> [Aim of the task]
Look through the records below for lines containing the string "violet", and report how many there are, nothing else.

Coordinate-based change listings
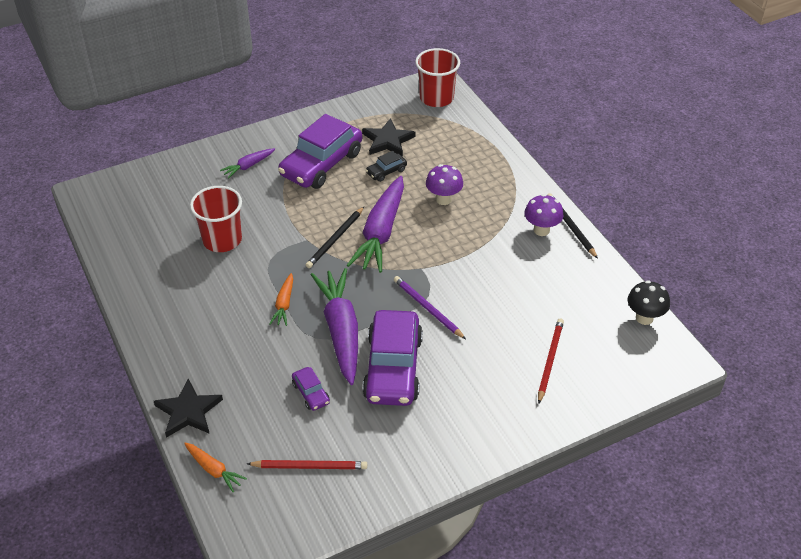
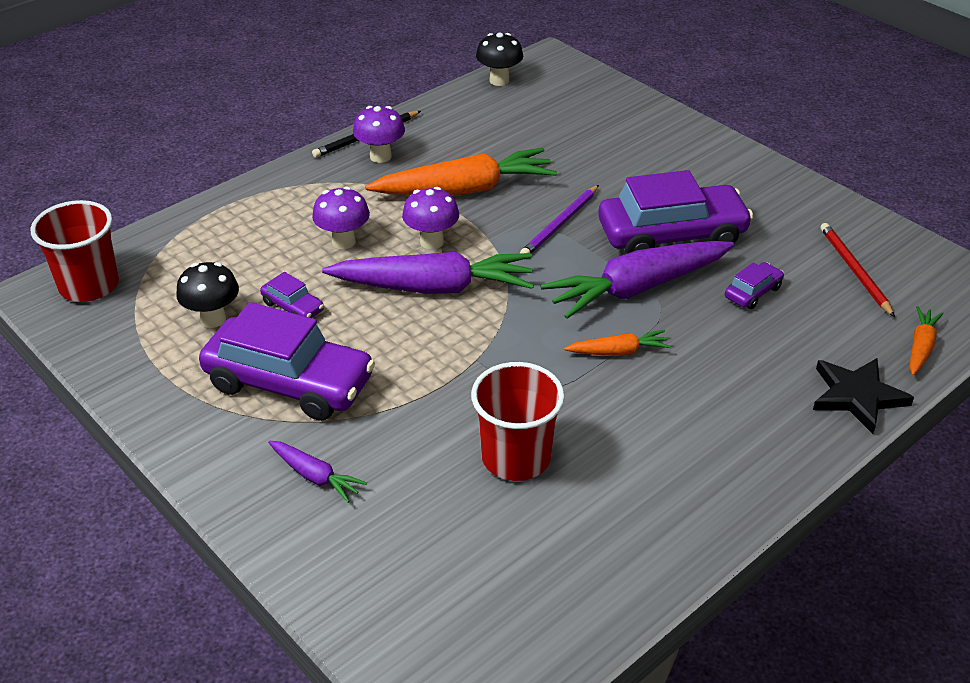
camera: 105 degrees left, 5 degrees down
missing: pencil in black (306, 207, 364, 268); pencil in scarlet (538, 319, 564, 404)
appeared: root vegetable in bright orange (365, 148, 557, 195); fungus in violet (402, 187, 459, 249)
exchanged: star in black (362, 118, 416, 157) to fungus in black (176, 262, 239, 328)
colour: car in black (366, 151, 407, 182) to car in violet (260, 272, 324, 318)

> [Task answer]
2